DATASET RECORDS:

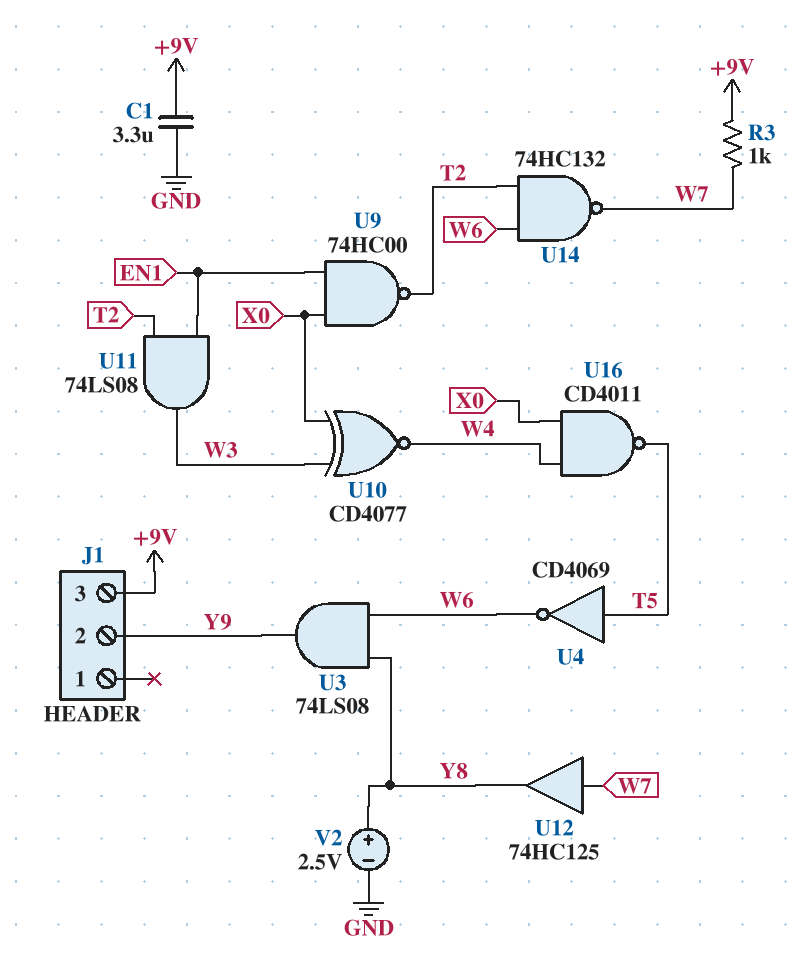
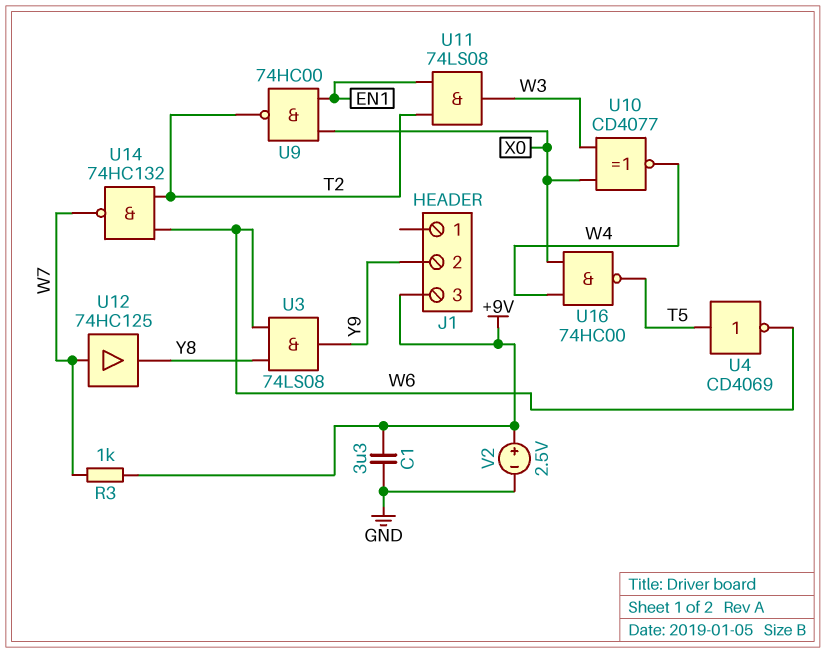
U16: NAND CD4011 (in W4, in X0, out T5) -> NAND 74HC00 (in W4, in X0, out T5)
V2: 2.5V (plus Y8, minus GND) -> 2.5V (plus +9V, minus GND)

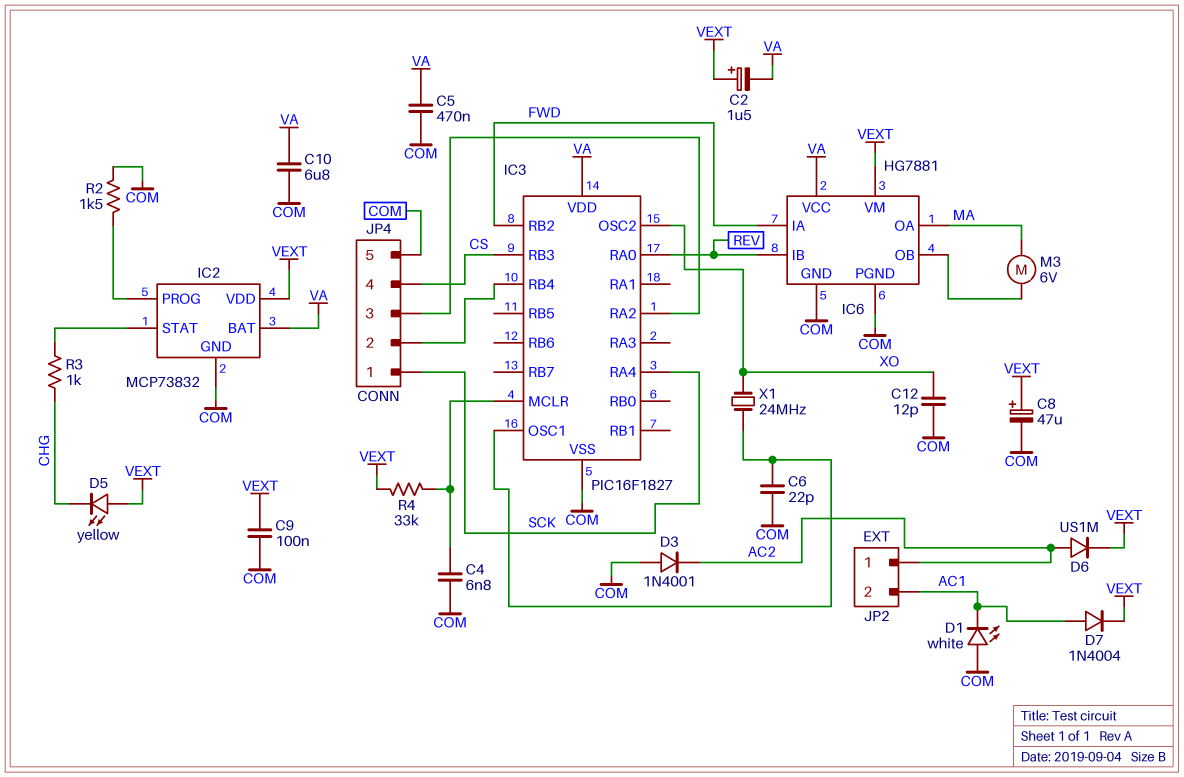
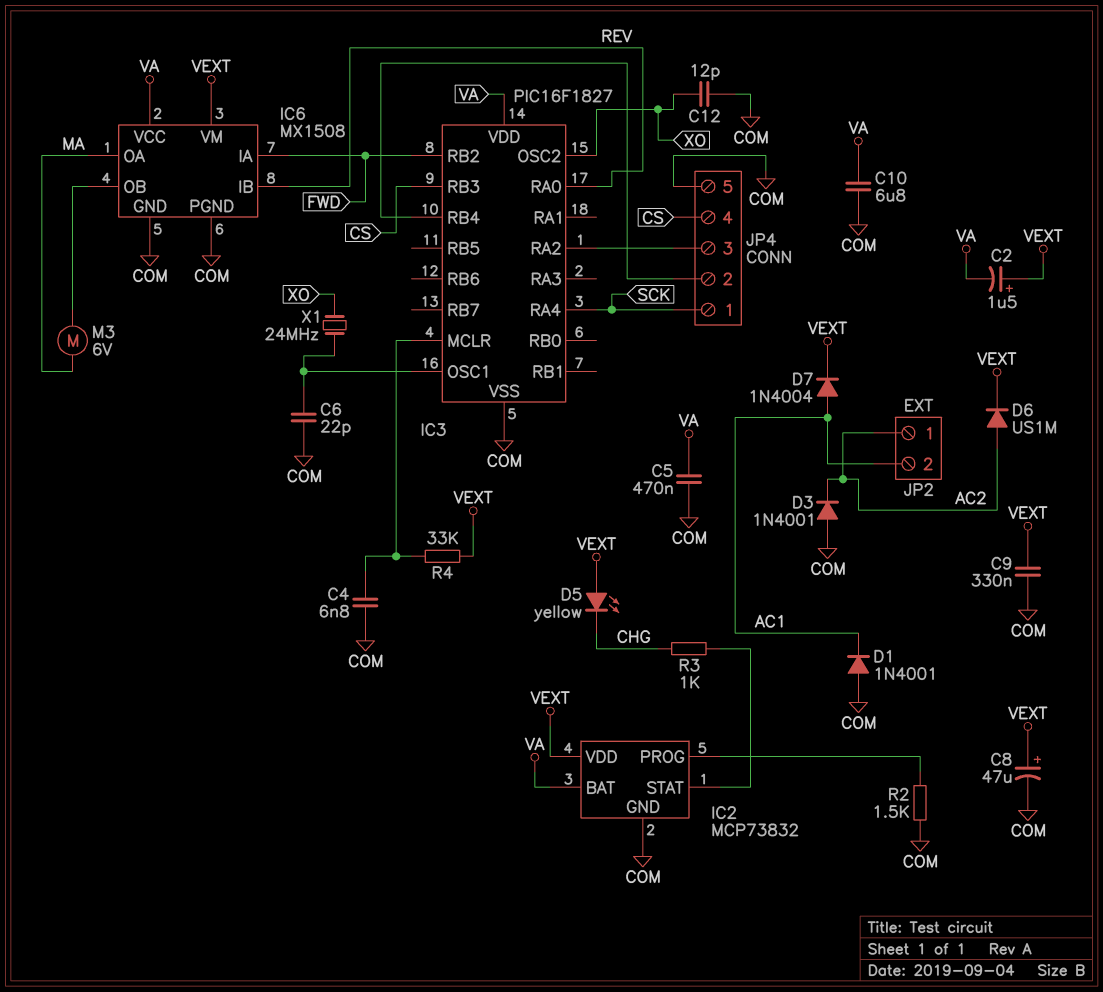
C9: 100nF (COM, VEXT) -> 330nF (COM, VEXT)
D1: LED white (A COM, K AC1) -> diode 1N4001 (A COM, K AC1)
IC6: HG7881 -> MX1508

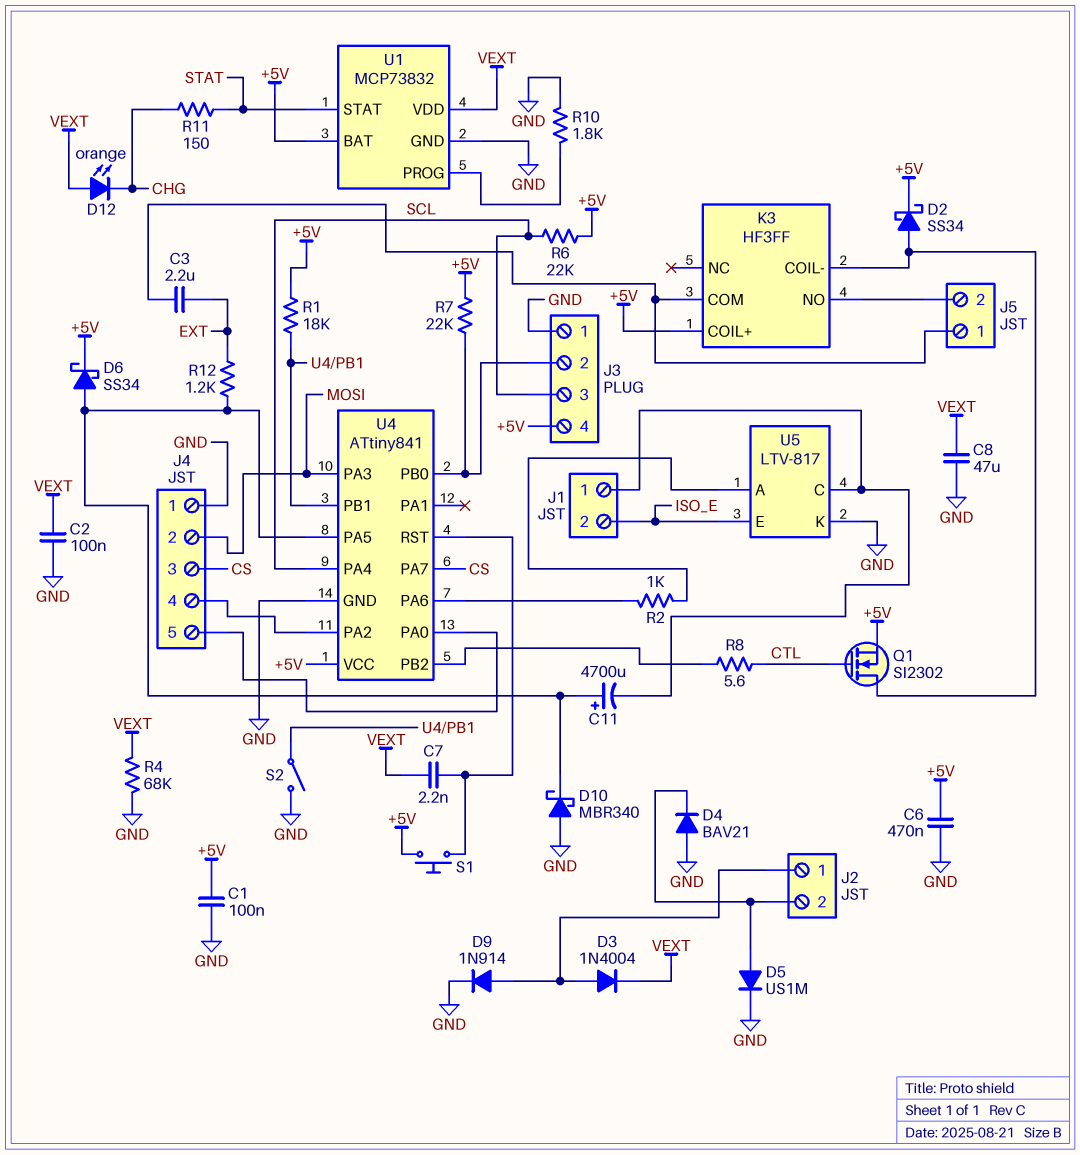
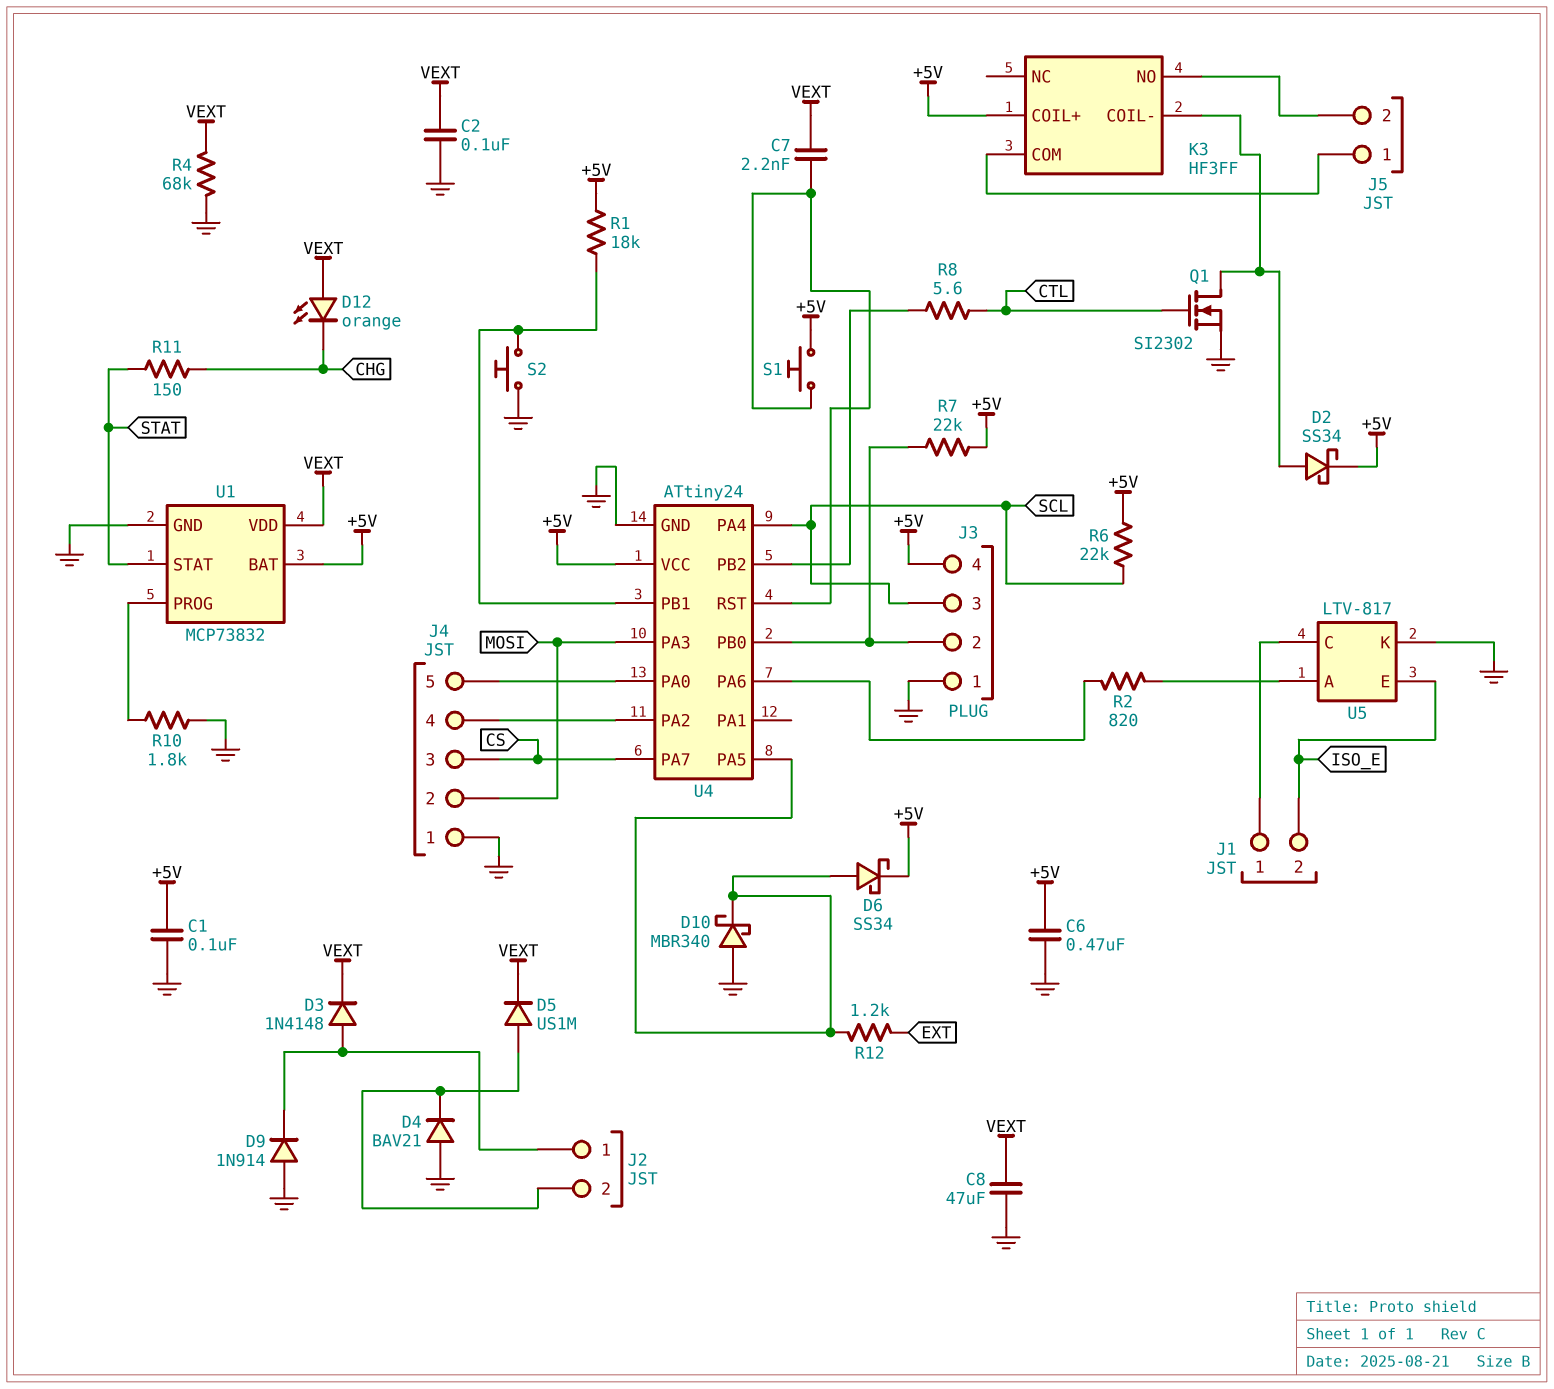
C3: 2.2uF (EXT, J5/1) -> none
C11: 4700uF (plus U4/PA5, minus J1/1) -> none
D3: diode 1N4004 (A J2/1, K VEXT) -> diode 1N4148 (A J2/1, K VEXT)
D5: diode US1M (A J2/2, K GND) -> diode US1M (A J2/2, K VEXT)
D9: diode 1N914 (A J2/1, K GND) -> diode 1N914 (A GND, K J2/1)
Q1: NMOS SI2302 (G CTL, D K3/COIL-, S +5V) -> NMOS SI2302 (G CTL, D K3/COIL-, S GND)
R2: 1k (U4/PA6, U5/A) -> 820 (U4/PA6, U5/A)
S2: switch (GND, U4/PB1) -> button (GND, U4/PB1)
U4: ATtiny841 -> ATtiny24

WORK REQUEST: Your answer must consist only of the lines from the one containing "D3: diode 1N4004" through the last line of the data above, both included, exactly as written.

SOLUTION FOR THIS PROBLEM:
D3: diode 1N4004 (A J2/1, K VEXT) -> diode 1N4148 (A J2/1, K VEXT)
D5: diode US1M (A J2/2, K GND) -> diode US1M (A J2/2, K VEXT)
D9: diode 1N914 (A J2/1, K GND) -> diode 1N914 (A GND, K J2/1)
Q1: NMOS SI2302 (G CTL, D K3/COIL-, S +5V) -> NMOS SI2302 (G CTL, D K3/COIL-, S GND)
R2: 1k (U4/PA6, U5/A) -> 820 (U4/PA6, U5/A)
S2: switch (GND, U4/PB1) -> button (GND, U4/PB1)
U4: ATtiny841 -> ATtiny24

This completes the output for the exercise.